## OBJECTIVE
Copy out the rows below word for word, starting at the line containing "152 [588, 667]" and ending at the line containing "2020 [313, 438]", including both of those lines.
##### DATA FOR THE TASK
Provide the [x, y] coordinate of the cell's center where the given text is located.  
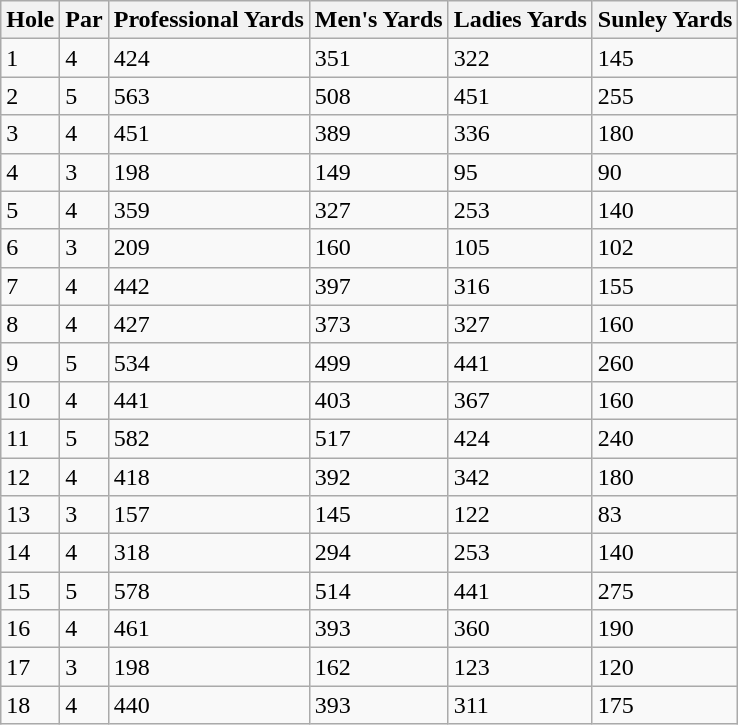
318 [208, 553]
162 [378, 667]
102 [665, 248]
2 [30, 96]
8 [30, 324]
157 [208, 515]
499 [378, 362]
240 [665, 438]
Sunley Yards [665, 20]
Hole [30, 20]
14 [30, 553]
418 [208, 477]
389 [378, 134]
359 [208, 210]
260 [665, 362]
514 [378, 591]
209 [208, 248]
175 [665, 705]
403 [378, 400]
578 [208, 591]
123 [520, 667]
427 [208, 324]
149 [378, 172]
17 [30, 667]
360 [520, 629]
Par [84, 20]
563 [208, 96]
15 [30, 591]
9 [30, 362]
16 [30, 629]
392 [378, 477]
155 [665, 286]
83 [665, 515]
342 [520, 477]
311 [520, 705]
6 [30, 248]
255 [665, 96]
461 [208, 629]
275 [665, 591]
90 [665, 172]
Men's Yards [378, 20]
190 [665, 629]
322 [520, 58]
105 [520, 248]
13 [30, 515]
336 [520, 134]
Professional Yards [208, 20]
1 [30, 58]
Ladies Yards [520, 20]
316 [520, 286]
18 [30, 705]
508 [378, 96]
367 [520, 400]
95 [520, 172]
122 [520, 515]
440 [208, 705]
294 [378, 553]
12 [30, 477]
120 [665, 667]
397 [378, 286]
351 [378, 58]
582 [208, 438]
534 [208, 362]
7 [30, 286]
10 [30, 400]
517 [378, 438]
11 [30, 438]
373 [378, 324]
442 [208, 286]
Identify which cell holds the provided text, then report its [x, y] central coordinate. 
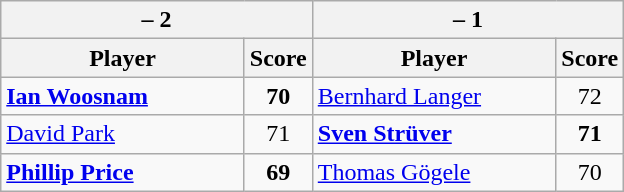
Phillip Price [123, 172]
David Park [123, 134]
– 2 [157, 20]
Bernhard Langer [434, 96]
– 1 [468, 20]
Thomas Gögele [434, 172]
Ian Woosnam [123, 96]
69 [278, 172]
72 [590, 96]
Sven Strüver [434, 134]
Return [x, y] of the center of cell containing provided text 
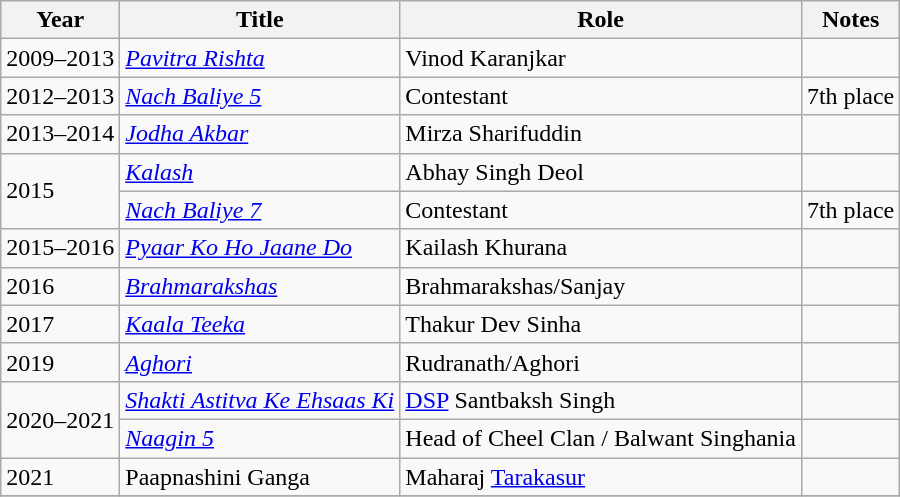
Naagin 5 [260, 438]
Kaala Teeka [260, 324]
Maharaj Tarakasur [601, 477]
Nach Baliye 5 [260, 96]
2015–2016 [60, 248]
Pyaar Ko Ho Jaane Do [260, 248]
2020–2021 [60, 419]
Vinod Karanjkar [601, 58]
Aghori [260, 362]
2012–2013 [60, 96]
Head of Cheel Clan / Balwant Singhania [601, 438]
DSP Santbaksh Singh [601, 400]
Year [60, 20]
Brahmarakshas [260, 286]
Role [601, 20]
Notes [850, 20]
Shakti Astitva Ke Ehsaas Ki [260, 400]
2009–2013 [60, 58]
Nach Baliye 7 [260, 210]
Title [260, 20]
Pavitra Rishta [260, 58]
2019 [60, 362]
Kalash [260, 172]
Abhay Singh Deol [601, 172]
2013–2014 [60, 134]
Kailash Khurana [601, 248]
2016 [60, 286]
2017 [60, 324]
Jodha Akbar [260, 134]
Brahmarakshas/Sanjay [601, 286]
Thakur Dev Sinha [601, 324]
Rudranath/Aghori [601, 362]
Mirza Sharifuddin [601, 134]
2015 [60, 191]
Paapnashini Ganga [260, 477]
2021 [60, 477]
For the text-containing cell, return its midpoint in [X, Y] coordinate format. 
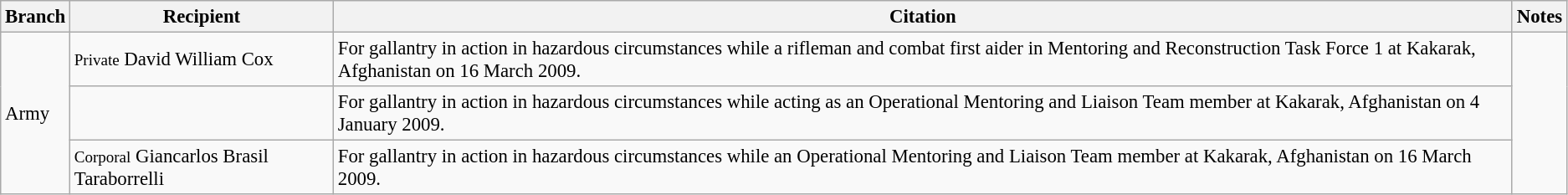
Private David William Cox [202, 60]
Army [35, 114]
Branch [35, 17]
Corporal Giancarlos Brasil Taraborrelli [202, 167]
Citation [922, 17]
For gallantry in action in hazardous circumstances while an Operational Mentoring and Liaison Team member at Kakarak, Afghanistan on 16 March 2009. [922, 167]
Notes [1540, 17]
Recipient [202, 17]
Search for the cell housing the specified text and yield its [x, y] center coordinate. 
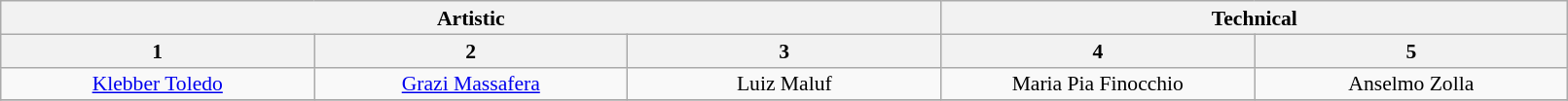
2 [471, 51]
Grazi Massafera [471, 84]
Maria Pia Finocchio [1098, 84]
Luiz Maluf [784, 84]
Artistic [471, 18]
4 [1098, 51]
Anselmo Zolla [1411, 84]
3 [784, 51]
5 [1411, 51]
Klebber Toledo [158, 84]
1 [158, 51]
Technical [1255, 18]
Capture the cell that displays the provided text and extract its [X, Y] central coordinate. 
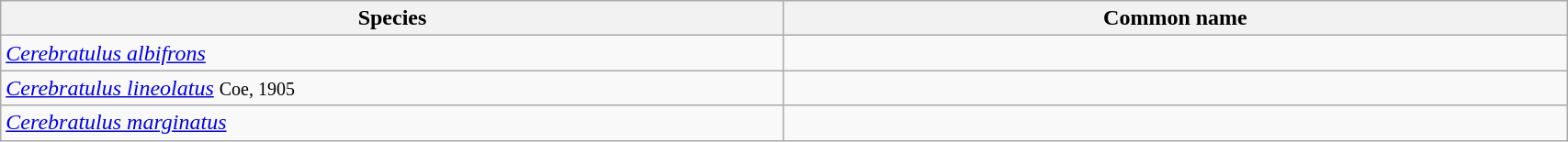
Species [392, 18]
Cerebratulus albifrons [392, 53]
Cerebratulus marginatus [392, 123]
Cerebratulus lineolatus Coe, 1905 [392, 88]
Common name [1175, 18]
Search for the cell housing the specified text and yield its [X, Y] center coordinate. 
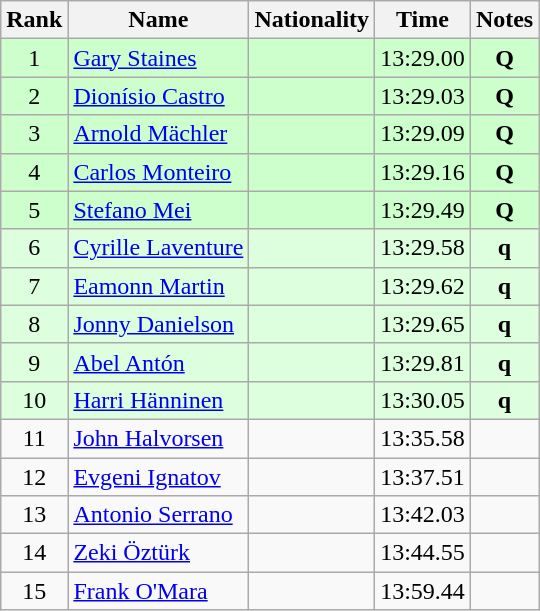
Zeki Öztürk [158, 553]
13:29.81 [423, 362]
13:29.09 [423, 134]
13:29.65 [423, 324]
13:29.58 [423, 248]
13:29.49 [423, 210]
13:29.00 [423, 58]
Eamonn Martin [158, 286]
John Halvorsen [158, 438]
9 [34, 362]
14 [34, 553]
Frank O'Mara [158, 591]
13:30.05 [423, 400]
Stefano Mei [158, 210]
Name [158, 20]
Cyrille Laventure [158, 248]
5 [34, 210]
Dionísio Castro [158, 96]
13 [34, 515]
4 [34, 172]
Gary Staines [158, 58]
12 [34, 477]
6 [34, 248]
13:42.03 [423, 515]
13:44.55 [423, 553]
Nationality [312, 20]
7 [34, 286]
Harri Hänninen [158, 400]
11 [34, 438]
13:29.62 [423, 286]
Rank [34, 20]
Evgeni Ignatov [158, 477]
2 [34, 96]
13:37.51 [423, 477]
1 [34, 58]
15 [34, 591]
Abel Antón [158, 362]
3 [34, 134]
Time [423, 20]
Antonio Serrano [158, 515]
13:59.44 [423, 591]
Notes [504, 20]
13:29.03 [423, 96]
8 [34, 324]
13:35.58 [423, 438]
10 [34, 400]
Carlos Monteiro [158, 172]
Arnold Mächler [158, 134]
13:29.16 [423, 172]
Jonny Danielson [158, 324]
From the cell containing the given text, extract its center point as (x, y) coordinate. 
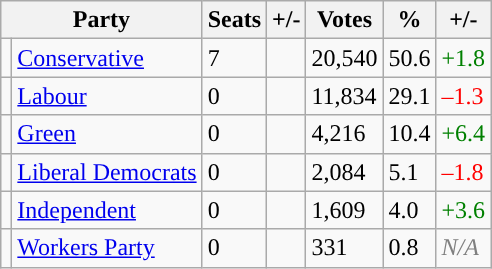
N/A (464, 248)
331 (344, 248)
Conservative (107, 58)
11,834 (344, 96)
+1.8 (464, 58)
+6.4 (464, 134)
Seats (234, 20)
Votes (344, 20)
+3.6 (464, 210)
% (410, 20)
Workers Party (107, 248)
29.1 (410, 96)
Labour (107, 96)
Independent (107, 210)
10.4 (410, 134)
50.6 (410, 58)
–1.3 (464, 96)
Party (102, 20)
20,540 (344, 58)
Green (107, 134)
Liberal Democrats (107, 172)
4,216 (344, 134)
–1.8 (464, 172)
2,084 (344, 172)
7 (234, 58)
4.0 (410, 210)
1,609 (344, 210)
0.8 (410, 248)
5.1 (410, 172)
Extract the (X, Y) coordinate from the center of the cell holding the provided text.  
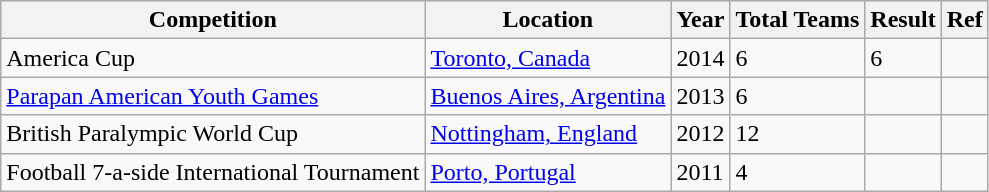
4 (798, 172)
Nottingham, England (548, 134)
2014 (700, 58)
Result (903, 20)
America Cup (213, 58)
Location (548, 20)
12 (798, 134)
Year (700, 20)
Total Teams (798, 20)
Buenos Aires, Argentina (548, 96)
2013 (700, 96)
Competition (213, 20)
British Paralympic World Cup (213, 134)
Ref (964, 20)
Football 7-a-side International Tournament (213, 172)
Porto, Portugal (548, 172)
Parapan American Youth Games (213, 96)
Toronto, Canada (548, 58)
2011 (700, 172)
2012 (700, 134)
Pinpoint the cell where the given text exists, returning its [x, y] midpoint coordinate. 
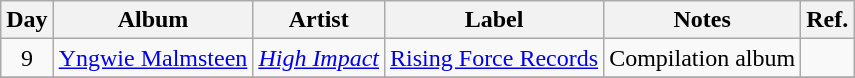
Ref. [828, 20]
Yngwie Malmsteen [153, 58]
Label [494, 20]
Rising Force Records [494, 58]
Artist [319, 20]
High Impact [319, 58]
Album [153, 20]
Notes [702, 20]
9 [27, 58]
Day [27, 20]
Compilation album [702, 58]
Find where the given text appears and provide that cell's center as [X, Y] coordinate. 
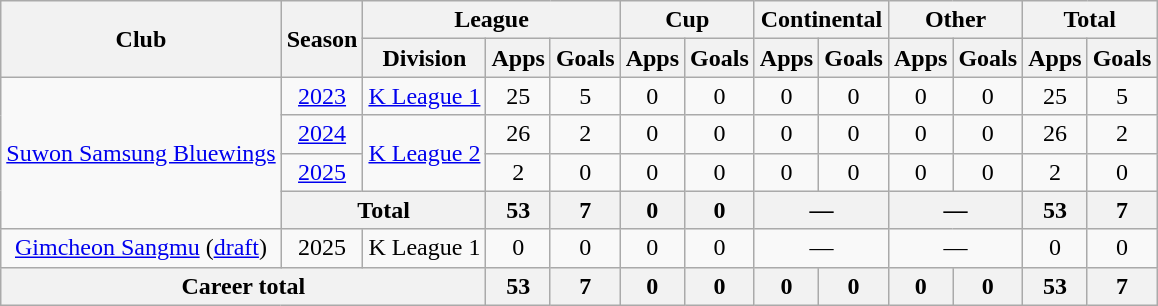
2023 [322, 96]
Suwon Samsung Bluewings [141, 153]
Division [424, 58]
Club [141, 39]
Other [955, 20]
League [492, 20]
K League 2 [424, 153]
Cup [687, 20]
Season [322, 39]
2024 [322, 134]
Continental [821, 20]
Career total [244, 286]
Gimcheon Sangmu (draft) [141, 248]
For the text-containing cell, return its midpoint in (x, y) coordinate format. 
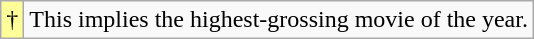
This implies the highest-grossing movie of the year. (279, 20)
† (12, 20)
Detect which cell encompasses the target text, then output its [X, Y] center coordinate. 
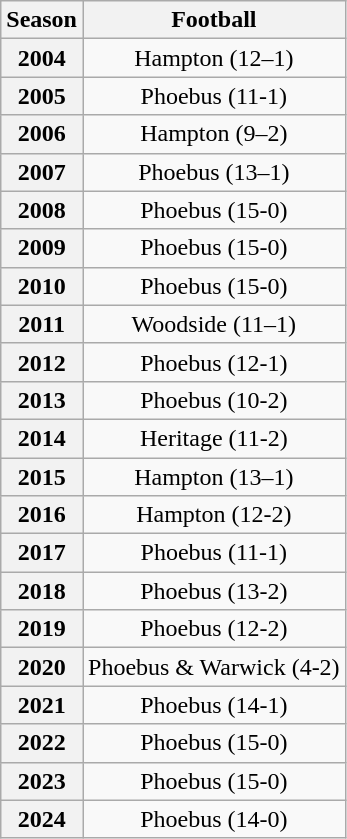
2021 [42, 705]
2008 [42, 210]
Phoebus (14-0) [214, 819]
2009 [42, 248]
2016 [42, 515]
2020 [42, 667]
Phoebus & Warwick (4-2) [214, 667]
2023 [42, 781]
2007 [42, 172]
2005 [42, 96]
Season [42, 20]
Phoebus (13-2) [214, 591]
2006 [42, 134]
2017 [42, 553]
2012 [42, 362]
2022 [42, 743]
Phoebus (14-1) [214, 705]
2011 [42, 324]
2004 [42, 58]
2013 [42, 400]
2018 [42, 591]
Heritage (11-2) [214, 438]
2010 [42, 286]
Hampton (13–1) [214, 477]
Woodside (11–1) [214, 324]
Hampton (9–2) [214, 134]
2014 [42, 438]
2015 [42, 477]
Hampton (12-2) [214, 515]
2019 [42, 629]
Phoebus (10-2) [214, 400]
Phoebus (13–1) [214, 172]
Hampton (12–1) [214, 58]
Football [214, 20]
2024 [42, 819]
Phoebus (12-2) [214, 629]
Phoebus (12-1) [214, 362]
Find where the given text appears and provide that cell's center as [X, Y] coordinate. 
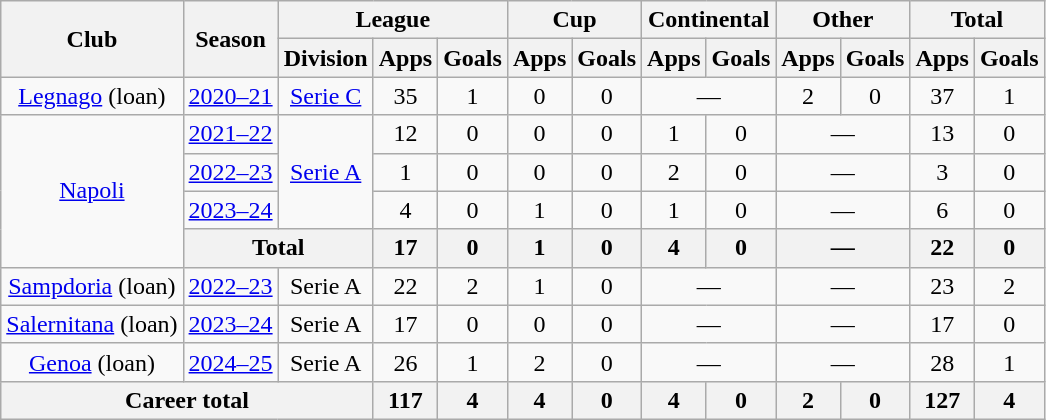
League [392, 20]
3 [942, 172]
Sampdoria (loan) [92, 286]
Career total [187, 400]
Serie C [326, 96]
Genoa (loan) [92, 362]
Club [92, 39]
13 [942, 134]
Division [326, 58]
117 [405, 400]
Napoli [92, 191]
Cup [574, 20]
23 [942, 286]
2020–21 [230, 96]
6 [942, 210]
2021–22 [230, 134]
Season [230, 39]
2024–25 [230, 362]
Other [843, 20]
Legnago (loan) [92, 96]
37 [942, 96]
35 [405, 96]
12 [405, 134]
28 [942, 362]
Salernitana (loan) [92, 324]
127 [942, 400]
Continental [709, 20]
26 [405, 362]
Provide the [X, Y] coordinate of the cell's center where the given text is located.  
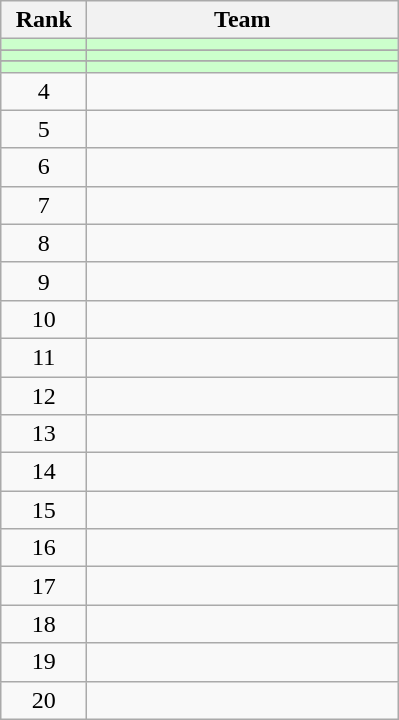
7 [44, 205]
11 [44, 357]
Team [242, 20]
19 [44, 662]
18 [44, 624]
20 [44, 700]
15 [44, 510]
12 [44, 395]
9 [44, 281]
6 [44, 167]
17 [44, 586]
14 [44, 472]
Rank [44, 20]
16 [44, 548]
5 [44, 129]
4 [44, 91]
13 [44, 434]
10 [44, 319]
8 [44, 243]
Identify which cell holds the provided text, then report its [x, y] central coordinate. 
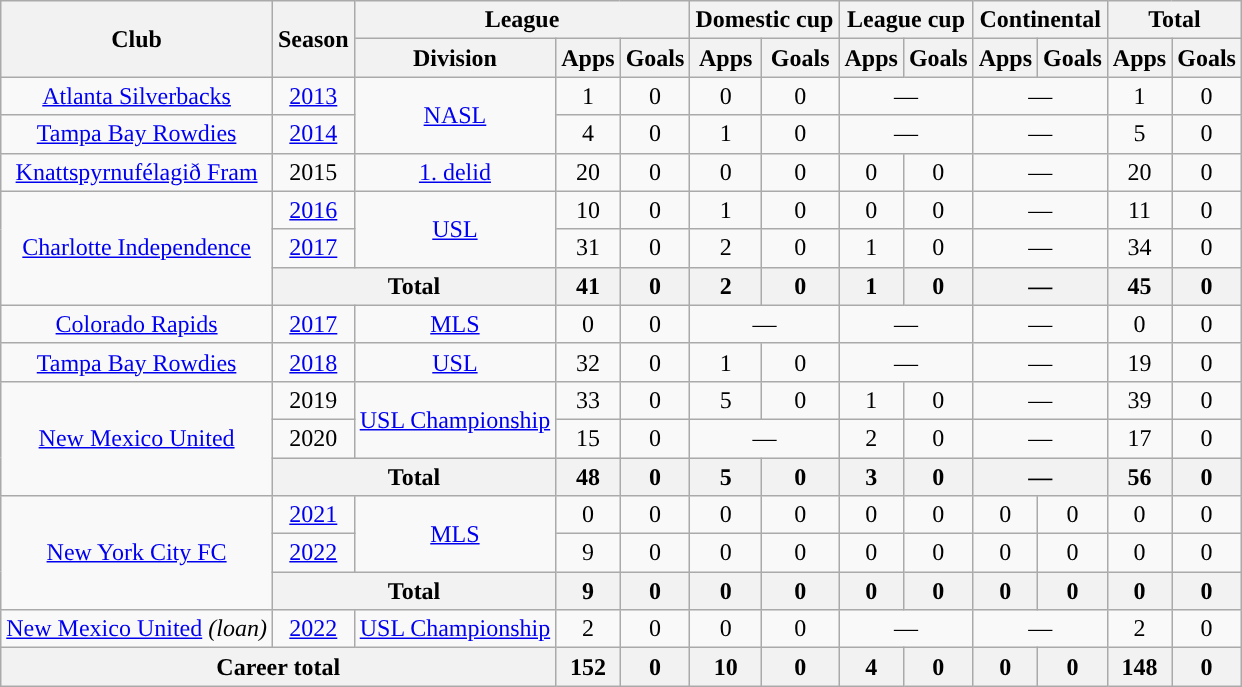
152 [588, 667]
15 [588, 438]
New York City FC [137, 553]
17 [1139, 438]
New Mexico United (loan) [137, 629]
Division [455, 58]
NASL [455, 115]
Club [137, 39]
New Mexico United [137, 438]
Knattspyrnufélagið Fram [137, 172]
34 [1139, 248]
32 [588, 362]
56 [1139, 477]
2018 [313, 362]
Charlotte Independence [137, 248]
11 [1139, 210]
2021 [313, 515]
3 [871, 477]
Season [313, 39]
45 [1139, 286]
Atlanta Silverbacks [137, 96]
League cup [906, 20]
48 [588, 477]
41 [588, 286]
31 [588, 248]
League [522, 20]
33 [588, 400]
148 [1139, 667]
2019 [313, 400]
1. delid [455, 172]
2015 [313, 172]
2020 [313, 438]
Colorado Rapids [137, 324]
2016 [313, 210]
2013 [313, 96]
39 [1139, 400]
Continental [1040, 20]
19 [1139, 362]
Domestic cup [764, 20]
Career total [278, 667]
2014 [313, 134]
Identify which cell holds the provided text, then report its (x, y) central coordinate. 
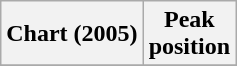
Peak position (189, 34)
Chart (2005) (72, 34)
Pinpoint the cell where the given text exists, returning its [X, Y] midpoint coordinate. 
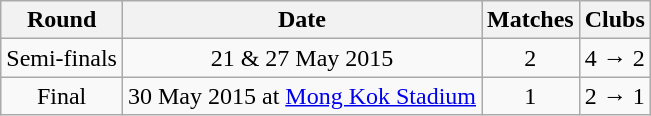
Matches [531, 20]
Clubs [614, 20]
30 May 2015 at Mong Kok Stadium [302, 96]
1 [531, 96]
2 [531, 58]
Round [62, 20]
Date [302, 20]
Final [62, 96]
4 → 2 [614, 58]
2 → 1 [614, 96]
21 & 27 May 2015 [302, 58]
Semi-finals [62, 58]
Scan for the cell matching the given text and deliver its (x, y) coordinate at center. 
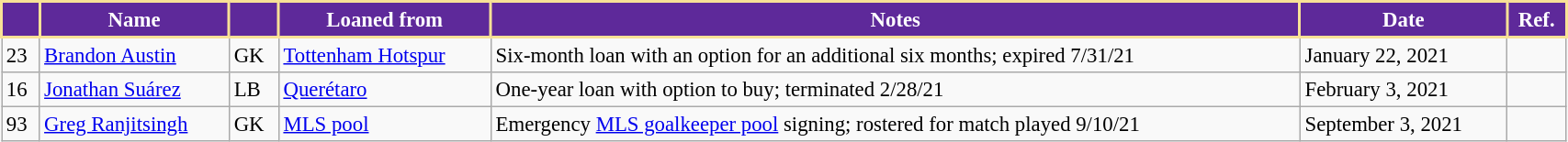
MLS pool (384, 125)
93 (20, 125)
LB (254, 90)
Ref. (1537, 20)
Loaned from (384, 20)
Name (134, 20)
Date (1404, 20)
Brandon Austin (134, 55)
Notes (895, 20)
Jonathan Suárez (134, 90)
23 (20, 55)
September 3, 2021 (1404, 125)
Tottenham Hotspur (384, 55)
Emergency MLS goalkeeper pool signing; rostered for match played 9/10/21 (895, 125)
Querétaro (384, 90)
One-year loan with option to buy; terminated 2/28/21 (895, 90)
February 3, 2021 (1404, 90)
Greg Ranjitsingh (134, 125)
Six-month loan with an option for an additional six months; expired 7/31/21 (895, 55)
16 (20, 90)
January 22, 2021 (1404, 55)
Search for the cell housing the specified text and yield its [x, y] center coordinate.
##########
## FINISHED EXERCISE
152 [588, 667]
15 [588, 438]
New York City FC [137, 553]
17 [1139, 438]
New Mexico United (loan) [137, 629]
Division [455, 58]
NASL [455, 115]
Club [137, 39]
New Mexico United [137, 438]
Knattspyrnufélagið Fram [137, 172]
34 [1139, 248]
32 [588, 362]
56 [1139, 477]
2018 [313, 362]
Charlotte Independence [137, 248]
11 [1139, 210]
2021 [313, 515]
3 [871, 477]
Season [313, 39]
45 [1139, 286]
Atlanta Silverbacks [137, 96]
League cup [906, 20]
48 [588, 477]
41 [588, 286]
31 [588, 248]
League [522, 20]
33 [588, 400]
148 [1139, 667]
2019 [313, 400]
1. delid [455, 172]
2015 [313, 172]
2020 [313, 438]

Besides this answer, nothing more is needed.